Stored data entries:
══════

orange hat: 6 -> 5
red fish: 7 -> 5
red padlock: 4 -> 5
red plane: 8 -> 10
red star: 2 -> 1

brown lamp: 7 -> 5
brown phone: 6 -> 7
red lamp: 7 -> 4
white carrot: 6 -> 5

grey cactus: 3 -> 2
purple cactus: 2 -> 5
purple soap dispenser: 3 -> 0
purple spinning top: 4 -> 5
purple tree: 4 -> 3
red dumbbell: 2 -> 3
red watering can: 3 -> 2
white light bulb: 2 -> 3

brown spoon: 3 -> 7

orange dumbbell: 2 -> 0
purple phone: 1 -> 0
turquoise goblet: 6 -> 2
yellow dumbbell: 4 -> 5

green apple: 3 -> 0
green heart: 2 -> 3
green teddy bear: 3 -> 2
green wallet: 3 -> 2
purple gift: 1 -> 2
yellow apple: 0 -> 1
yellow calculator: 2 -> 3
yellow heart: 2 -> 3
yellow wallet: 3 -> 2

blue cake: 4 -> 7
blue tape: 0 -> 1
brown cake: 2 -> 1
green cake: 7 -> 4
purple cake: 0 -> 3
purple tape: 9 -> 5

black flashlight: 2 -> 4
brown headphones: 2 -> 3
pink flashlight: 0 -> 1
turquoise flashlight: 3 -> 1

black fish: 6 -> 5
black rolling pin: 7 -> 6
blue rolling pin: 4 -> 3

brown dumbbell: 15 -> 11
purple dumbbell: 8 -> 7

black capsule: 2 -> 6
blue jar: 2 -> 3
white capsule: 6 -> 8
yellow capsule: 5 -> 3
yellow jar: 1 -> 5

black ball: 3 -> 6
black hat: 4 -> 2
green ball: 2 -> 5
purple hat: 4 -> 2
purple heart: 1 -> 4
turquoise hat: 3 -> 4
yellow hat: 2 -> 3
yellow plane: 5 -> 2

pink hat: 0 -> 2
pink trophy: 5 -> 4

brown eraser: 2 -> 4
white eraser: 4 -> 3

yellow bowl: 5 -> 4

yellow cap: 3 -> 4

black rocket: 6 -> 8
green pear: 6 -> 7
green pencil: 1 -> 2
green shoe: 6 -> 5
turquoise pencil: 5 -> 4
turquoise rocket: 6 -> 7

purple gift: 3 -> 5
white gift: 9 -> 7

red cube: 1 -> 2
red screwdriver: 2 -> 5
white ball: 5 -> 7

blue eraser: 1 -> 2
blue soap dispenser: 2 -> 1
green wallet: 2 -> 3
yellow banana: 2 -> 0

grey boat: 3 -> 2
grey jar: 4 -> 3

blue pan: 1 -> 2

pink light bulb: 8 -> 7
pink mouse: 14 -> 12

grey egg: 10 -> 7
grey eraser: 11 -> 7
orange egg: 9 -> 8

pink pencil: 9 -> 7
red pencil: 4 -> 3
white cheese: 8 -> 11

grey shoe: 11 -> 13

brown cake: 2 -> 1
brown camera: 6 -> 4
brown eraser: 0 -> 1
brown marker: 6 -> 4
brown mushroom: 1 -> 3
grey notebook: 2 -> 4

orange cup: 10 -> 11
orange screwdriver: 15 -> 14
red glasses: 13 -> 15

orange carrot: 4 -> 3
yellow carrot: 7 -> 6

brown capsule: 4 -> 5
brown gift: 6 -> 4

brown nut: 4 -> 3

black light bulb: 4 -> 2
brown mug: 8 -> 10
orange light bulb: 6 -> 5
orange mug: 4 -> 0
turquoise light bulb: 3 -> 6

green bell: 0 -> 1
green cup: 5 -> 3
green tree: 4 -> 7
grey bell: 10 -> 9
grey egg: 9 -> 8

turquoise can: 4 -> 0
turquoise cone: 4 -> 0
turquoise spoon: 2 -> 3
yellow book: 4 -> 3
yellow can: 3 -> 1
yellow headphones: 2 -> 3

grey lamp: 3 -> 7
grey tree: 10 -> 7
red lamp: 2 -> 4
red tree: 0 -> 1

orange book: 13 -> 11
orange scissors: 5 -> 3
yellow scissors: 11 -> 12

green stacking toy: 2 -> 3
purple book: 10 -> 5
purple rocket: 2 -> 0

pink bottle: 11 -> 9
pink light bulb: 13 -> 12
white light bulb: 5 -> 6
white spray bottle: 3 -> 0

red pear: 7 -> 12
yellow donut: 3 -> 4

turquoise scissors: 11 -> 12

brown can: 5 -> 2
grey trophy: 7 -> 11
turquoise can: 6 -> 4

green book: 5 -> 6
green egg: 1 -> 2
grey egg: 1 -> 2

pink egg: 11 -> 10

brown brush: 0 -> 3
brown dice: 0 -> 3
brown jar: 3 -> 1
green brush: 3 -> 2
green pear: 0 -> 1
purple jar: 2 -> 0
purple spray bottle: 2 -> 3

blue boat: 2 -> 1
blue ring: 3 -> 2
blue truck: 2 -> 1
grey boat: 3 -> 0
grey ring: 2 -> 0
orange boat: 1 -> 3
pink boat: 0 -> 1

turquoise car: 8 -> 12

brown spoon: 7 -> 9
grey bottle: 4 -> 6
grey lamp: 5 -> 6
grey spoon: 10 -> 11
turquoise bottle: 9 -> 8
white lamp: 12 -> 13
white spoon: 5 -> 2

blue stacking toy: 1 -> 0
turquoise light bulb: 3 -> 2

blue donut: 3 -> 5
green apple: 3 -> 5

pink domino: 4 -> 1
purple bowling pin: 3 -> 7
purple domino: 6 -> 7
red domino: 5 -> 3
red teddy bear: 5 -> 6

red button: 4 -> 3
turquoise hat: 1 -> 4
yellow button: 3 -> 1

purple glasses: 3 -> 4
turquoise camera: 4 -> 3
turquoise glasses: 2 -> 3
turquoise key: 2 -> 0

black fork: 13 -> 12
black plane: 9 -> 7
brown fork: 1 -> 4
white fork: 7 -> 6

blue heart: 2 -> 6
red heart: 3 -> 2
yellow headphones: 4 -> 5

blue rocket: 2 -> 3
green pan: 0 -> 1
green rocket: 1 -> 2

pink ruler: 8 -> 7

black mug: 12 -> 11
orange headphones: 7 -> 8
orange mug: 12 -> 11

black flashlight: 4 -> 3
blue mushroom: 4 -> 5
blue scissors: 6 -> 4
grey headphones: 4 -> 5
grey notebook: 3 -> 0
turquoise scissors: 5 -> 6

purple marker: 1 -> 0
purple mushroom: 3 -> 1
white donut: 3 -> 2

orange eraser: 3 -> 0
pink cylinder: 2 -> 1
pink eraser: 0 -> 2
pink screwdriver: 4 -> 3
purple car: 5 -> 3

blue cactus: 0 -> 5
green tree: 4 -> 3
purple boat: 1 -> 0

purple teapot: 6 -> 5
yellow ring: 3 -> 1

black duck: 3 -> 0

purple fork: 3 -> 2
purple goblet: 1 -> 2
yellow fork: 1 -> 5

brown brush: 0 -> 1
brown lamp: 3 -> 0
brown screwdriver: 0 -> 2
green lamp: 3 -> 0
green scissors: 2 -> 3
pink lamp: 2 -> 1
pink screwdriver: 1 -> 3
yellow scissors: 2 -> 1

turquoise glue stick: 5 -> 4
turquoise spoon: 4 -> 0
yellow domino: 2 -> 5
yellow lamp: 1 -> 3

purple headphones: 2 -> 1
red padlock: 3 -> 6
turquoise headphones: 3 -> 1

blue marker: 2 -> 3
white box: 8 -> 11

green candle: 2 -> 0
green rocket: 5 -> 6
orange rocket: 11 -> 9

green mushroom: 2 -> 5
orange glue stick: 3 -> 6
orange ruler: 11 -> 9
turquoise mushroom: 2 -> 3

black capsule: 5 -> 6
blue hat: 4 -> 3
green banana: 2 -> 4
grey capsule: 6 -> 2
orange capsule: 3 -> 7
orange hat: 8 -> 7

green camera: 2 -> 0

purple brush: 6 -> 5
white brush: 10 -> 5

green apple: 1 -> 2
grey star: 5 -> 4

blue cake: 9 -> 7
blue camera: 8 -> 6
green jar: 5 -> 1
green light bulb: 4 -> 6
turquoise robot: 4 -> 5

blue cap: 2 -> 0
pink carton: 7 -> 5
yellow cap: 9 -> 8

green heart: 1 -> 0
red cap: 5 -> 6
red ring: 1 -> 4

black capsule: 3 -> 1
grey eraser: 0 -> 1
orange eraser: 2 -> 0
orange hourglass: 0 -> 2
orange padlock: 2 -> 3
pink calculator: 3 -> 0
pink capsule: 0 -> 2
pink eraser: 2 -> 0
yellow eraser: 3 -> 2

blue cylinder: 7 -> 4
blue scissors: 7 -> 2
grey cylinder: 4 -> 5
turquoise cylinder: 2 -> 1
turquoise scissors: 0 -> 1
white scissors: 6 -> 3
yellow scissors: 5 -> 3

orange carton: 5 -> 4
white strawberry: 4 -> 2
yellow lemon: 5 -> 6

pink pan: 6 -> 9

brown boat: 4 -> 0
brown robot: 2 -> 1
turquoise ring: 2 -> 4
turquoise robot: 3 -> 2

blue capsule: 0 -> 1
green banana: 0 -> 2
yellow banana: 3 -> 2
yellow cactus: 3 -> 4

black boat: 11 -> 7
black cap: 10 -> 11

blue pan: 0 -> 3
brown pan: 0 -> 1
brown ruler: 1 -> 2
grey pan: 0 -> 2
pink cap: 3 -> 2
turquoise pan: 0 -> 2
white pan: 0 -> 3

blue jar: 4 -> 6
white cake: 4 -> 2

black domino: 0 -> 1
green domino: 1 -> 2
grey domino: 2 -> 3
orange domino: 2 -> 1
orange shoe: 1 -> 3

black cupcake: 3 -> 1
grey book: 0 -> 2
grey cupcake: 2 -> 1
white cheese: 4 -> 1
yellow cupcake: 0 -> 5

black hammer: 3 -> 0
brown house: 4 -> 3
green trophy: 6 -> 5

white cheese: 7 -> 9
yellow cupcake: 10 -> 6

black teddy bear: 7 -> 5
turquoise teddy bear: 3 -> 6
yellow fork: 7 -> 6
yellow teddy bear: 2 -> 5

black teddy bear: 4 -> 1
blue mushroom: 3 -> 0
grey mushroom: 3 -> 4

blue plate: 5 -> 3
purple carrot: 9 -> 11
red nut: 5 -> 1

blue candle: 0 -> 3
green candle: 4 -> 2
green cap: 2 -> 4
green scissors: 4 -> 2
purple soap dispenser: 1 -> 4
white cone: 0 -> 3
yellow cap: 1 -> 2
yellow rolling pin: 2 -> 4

══════

Directions for this task.
Each line in the entries above, starting at the line with "green mushroom: 2 -> 5" and ending at the line with "brown house: 4 -> 3", is to be printed exactly, and only those lines.

Exercise answer.
green mushroom: 2 -> 5
orange glue stick: 3 -> 6
orange ruler: 11 -> 9
turquoise mushroom: 2 -> 3

black capsule: 5 -> 6
blue hat: 4 -> 3
green banana: 2 -> 4
grey capsule: 6 -> 2
orange capsule: 3 -> 7
orange hat: 8 -> 7

green camera: 2 -> 0

purple brush: 6 -> 5
white brush: 10 -> 5

green apple: 1 -> 2
grey star: 5 -> 4

blue cake: 9 -> 7
blue camera: 8 -> 6
green jar: 5 -> 1
green light bulb: 4 -> 6
turquoise robot: 4 -> 5

blue cap: 2 -> 0
pink carton: 7 -> 5
yellow cap: 9 -> 8

green heart: 1 -> 0
red cap: 5 -> 6
red ring: 1 -> 4

black capsule: 3 -> 1
grey eraser: 0 -> 1
orange eraser: 2 -> 0
orange hourglass: 0 -> 2
orange padlock: 2 -> 3
pink calculator: 3 -> 0
pink capsule: 0 -> 2
pink eraser: 2 -> 0
yellow eraser: 3 -> 2

blue cylinder: 7 -> 4
blue scissors: 7 -> 2
grey cylinder: 4 -> 5
turquoise cylinder: 2 -> 1
turquoise scissors: 0 -> 1
white scissors: 6 -> 3
yellow scissors: 5 -> 3

orange carton: 5 -> 4
white strawberry: 4 -> 2
yellow lemon: 5 -> 6

pink pan: 6 -> 9

brown boat: 4 -> 0
brown robot: 2 -> 1
turquoise ring: 2 -> 4
turquoise robot: 3 -> 2

blue capsule: 0 -> 1
green banana: 0 -> 2
yellow banana: 3 -> 2
yellow cactus: 3 -> 4

black boat: 11 -> 7
black cap: 10 -> 11

blue pan: 0 -> 3
brown pan: 0 -> 1
brown ruler: 1 -> 2
grey pan: 0 -> 2
pink cap: 3 -> 2
turquoise pan: 0 -> 2
white pan: 0 -> 3

blue jar: 4 -> 6
white cake: 4 -> 2

black domino: 0 -> 1
green domino: 1 -> 2
grey domino: 2 -> 3
orange domino: 2 -> 1
orange shoe: 1 -> 3

black cupcake: 3 -> 1
grey book: 0 -> 2
grey cupcake: 2 -> 1
white cheese: 4 -> 1
yellow cupcake: 0 -> 5

black hammer: 3 -> 0
brown house: 4 -> 3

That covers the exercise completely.